Your task
Please retype the lines below without any change, starting with the first one and stopping after the line that contains "pink L-shape: moved 1 px left, 2 px down".

Information given
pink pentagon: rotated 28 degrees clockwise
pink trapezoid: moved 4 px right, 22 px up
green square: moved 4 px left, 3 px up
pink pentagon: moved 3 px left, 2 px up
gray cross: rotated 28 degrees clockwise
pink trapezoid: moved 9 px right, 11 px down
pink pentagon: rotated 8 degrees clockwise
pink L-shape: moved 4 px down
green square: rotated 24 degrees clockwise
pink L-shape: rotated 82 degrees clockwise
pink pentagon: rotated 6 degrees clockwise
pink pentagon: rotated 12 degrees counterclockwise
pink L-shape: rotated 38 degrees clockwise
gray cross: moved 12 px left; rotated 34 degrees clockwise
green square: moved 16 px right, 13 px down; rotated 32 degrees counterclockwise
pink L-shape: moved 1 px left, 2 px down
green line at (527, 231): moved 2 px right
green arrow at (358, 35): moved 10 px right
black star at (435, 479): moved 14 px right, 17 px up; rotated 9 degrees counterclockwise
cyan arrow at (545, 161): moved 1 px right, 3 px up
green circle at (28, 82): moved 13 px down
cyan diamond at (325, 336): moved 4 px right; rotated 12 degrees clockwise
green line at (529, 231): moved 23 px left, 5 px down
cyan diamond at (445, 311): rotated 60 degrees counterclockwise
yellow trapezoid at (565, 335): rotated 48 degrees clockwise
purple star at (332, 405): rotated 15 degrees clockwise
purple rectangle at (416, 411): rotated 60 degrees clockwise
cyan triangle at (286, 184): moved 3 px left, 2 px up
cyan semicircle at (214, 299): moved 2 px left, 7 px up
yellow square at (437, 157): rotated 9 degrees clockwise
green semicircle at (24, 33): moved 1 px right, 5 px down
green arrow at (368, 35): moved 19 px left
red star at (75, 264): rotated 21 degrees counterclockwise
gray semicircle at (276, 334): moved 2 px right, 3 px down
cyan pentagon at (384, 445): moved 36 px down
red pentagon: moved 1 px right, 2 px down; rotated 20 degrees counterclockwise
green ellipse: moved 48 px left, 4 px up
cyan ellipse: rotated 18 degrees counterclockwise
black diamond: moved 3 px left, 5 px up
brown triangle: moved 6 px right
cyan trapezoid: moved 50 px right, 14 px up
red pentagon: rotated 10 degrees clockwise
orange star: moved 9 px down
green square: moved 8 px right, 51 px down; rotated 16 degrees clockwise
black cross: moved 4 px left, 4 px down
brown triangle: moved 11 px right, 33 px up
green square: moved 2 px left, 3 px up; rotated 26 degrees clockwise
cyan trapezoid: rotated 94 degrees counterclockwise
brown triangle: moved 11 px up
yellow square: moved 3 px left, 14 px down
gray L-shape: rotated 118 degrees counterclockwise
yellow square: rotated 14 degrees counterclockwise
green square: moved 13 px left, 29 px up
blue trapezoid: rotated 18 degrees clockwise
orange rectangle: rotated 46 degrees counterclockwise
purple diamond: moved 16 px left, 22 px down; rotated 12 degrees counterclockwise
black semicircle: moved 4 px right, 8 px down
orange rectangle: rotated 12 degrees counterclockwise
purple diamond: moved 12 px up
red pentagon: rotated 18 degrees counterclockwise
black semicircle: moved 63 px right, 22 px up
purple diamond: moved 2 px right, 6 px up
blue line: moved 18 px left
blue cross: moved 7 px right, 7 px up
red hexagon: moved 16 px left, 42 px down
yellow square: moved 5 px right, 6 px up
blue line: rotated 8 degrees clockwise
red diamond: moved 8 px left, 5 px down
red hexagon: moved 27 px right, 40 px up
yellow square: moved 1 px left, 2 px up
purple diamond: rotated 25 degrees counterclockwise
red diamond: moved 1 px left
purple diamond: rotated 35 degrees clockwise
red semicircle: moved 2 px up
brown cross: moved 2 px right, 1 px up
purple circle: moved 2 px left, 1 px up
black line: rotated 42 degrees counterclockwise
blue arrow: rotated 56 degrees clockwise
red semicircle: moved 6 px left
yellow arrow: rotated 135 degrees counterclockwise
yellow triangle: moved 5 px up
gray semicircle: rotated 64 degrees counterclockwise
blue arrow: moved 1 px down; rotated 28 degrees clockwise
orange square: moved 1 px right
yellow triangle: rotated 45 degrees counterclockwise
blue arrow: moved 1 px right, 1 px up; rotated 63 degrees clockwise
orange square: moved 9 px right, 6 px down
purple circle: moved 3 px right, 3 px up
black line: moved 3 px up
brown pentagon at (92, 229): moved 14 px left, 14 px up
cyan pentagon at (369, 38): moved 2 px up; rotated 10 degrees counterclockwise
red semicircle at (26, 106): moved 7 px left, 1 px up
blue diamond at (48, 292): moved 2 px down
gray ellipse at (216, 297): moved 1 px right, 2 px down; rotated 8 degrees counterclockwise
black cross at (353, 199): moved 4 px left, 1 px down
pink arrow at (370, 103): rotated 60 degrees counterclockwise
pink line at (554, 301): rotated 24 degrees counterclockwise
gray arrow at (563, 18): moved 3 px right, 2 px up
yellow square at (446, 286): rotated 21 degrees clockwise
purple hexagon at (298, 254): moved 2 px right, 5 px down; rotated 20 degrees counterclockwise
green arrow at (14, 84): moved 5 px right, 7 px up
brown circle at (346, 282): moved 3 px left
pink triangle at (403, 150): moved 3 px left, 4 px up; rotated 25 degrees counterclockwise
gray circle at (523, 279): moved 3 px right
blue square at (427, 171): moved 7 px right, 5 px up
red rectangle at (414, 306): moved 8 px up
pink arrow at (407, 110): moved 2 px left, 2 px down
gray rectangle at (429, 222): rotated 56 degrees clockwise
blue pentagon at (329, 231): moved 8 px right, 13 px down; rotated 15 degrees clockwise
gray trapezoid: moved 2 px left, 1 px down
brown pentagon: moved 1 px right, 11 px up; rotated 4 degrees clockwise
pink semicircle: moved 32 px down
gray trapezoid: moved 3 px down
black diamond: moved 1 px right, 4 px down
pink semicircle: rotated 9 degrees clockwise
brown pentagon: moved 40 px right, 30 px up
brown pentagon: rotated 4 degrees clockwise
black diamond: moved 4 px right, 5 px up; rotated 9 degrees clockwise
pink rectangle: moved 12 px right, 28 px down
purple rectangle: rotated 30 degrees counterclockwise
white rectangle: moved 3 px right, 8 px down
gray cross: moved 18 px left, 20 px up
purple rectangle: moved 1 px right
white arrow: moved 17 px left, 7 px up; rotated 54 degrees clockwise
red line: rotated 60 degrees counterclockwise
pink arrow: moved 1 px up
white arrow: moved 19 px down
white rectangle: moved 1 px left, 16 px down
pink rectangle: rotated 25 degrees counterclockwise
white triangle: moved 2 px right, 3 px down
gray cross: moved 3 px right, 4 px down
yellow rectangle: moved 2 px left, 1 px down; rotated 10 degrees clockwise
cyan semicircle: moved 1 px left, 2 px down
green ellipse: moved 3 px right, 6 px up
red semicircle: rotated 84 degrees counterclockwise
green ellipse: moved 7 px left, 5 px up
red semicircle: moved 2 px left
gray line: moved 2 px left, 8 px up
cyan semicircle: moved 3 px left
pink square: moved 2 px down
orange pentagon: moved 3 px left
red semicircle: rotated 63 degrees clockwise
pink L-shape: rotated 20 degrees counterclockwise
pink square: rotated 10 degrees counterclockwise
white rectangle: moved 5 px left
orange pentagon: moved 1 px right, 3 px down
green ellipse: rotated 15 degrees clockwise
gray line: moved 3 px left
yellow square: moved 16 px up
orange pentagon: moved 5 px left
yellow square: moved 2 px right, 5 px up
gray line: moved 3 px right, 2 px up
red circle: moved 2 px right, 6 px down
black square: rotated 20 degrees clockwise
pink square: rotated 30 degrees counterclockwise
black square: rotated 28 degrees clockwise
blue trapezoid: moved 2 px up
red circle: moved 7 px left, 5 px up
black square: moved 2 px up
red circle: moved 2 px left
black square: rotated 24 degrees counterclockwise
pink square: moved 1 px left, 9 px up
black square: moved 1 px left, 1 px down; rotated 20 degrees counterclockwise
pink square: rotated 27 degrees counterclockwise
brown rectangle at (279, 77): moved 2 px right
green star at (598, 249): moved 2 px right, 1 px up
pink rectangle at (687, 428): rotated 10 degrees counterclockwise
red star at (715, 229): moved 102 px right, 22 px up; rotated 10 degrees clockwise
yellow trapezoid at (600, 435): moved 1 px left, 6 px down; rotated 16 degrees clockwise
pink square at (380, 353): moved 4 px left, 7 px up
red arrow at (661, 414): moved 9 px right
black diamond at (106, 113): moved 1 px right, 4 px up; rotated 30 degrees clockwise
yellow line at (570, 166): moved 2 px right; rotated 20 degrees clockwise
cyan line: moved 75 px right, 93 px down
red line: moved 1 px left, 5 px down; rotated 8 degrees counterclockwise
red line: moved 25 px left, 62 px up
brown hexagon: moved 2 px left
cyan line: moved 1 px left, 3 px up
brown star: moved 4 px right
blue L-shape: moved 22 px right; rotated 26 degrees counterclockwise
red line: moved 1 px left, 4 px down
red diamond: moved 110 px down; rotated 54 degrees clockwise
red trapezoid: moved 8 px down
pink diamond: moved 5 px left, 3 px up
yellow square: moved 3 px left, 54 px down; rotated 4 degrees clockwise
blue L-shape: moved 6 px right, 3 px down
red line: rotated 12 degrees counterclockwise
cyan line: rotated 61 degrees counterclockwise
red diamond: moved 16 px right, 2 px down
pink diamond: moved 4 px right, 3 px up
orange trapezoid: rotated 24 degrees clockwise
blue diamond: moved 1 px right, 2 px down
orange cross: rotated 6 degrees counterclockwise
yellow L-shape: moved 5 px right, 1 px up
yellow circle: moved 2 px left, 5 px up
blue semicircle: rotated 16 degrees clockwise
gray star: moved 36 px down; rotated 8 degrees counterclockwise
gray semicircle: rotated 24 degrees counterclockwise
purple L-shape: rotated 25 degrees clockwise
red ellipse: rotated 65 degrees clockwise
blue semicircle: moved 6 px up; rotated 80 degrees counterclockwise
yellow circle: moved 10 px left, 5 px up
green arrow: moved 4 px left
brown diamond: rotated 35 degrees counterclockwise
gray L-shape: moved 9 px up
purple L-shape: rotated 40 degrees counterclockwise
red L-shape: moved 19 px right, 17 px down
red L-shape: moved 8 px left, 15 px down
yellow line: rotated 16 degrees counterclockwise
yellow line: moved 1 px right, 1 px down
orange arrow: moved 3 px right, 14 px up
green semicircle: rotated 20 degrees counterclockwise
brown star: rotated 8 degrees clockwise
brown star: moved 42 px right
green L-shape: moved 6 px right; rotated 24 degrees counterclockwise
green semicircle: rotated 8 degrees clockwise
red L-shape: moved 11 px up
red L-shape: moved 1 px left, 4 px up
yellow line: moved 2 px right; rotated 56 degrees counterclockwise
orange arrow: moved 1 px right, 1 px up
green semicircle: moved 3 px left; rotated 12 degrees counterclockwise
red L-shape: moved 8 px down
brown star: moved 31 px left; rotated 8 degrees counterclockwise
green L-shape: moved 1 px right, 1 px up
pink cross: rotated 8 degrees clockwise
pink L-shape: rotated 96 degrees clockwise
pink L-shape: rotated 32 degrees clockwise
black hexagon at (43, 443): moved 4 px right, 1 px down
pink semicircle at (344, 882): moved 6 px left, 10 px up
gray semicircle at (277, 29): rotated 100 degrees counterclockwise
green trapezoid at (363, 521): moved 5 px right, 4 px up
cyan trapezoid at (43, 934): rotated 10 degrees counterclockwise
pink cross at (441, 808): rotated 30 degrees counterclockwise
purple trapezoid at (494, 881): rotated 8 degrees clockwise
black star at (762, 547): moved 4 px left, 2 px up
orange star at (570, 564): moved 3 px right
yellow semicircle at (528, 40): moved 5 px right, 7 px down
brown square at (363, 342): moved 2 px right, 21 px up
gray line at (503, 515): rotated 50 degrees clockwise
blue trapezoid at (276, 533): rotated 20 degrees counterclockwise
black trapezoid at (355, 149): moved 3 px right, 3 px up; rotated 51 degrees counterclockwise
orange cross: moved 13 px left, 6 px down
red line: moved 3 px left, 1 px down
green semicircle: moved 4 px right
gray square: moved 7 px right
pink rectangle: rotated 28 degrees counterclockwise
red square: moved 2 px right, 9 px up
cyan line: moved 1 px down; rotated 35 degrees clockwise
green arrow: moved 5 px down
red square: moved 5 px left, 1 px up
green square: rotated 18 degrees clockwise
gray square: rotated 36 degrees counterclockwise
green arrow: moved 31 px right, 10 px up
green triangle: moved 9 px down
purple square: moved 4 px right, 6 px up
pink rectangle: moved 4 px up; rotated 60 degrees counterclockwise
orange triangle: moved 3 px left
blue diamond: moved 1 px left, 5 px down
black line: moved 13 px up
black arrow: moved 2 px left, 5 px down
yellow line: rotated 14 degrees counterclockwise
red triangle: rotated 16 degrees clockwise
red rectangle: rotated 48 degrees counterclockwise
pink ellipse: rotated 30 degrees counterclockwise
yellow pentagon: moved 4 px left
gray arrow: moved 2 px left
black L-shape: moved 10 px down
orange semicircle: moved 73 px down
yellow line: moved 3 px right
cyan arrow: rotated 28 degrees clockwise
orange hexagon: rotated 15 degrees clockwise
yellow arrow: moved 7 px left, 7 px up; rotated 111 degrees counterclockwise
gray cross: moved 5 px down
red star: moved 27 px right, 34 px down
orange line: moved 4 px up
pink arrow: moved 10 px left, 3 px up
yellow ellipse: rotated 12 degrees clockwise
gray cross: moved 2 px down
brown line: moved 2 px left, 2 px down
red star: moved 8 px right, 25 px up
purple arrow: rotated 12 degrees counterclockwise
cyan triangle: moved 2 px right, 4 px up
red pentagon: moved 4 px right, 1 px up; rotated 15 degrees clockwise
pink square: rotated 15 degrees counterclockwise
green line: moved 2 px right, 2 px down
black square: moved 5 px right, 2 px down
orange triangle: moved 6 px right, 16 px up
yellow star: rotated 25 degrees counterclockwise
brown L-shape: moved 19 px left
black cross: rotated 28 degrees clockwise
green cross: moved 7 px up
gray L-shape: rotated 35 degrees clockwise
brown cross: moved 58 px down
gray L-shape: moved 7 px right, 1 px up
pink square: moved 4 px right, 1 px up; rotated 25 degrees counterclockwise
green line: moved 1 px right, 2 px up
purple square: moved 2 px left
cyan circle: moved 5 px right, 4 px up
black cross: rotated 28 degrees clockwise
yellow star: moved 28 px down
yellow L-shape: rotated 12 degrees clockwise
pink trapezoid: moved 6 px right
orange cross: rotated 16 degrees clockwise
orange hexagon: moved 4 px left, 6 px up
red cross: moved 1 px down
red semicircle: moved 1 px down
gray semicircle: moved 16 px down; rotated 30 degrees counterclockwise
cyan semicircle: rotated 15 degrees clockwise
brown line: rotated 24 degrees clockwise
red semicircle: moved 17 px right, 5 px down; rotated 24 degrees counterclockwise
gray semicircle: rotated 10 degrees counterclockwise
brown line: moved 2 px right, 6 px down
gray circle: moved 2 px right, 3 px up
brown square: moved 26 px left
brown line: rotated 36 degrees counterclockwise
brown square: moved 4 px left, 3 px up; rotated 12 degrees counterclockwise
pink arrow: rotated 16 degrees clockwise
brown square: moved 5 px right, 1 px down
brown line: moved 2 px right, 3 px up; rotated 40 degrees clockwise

Problem solution
pink pentagon: rotated 28 degrees clockwise
pink trapezoid: moved 4 px right, 22 px up
green square: moved 4 px left, 3 px up
pink pentagon: moved 3 px left, 2 px up
gray cross: rotated 28 degrees clockwise
pink trapezoid: moved 9 px right, 11 px down
pink pentagon: rotated 8 degrees clockwise
pink L-shape: moved 4 px down
green square: rotated 24 degrees clockwise
pink L-shape: rotated 82 degrees clockwise
pink pentagon: rotated 6 degrees clockwise
pink pentagon: rotated 12 degrees counterclockwise
pink L-shape: rotated 38 degrees clockwise
gray cross: moved 12 px left; rotated 34 degrees clockwise
green square: moved 16 px right, 13 px down; rotated 32 degrees counterclockwise
pink L-shape: moved 1 px left, 2 px down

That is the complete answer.